■ Working data:

*****

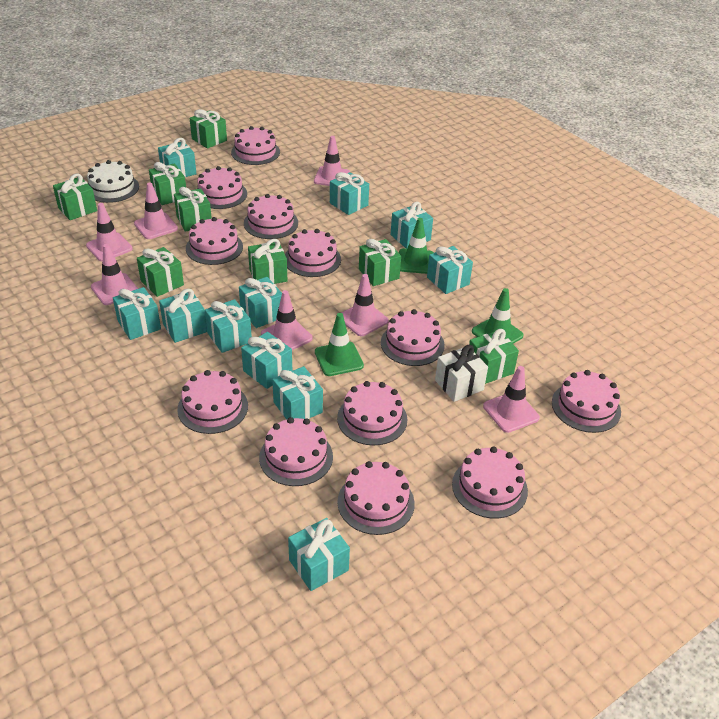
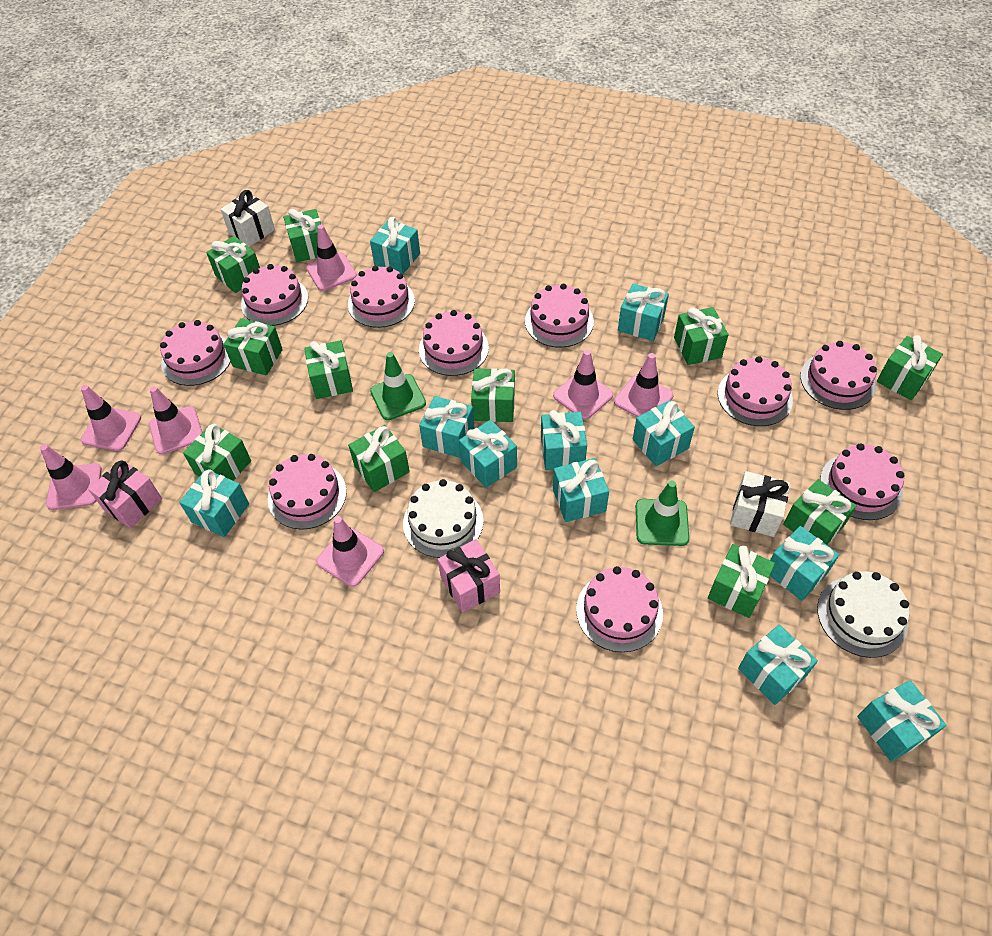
green gift: 8 -> 11
green traffic cone: 3 -> 2
pink cake: 12 -> 10
pink gift: 0 -> 2
white cake: 1 -> 2
white gift: 1 -> 2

*****

■ Goal of the exercise:
Look for the word "gift" in the data, then return every line that contains it.

■ Task answer:
green gift: 8 -> 11
pink gift: 0 -> 2
white gift: 1 -> 2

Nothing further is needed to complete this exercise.